### [TASK GOAL]
Please write out exactly the lines that begin at the line containing "C9: 47nF (AGND, FILT) -> 47nF (5V, FILT)" and run to the end of the records.

*** DATA FOR THIS TASK ***

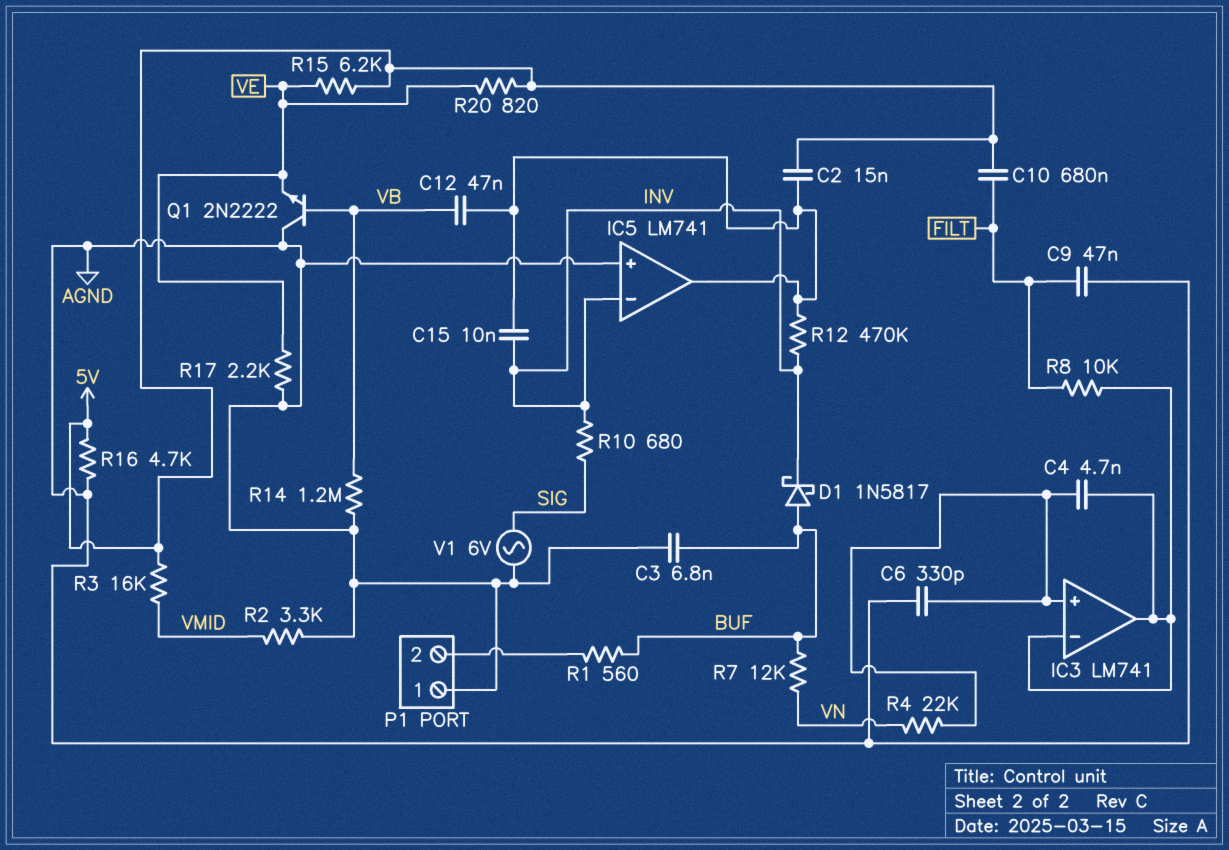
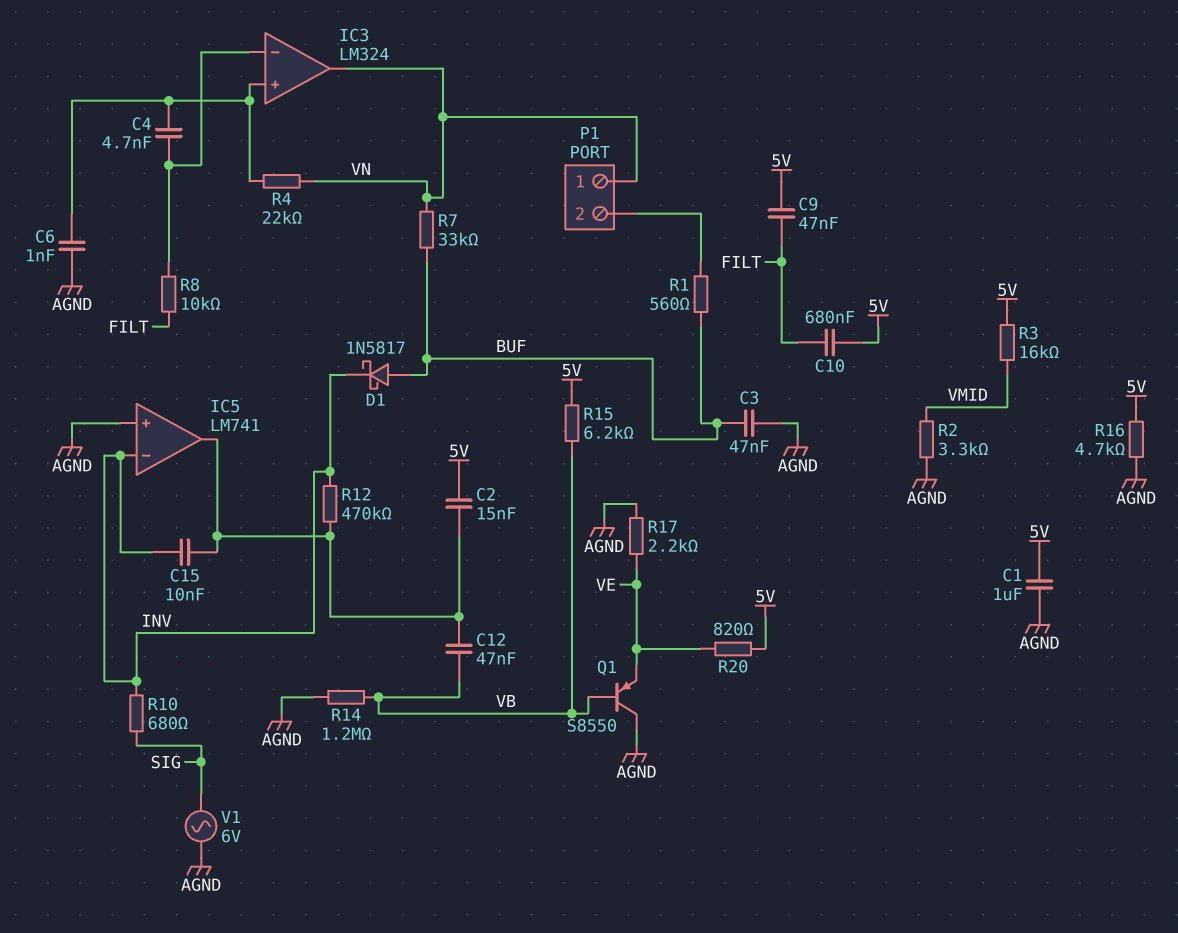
C1: none -> 1uF (5V, AGND)
C3: 6.8nF (AGND, BUF) -> 47nF (AGND, BUF)
C6: 330pF (AGND, IC3/in+) -> 1nF (AGND, IC3/in+)
C9: 47nF (AGND, FILT) -> 47nF (5V, FILT)
IC3: LM741 -> LM324
IC3 pin out: IC3/in- -> VN
P1 pin 1: AGND -> VN
Q1: NPN 2N2222 (B VB, C AGND, E VE) -> PNP S8550 (B VB, C AGND, E VE)
R7: 12k (BUF, VN) -> 33k (BUF, VN)
R15: 6.2k (5V, VE) -> 6.2k (5V, VB)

*** End of DATA FOR THIS TASK ***

### [SOLVED EXERCISE]
C9: 47nF (AGND, FILT) -> 47nF (5V, FILT)
IC3: LM741 -> LM324
IC3 pin out: IC3/in- -> VN
P1 pin 1: AGND -> VN
Q1: NPN 2N2222 (B VB, C AGND, E VE) -> PNP S8550 (B VB, C AGND, E VE)
R7: 12k (BUF, VN) -> 33k (BUF, VN)
R15: 6.2k (5V, VE) -> 6.2k (5V, VB)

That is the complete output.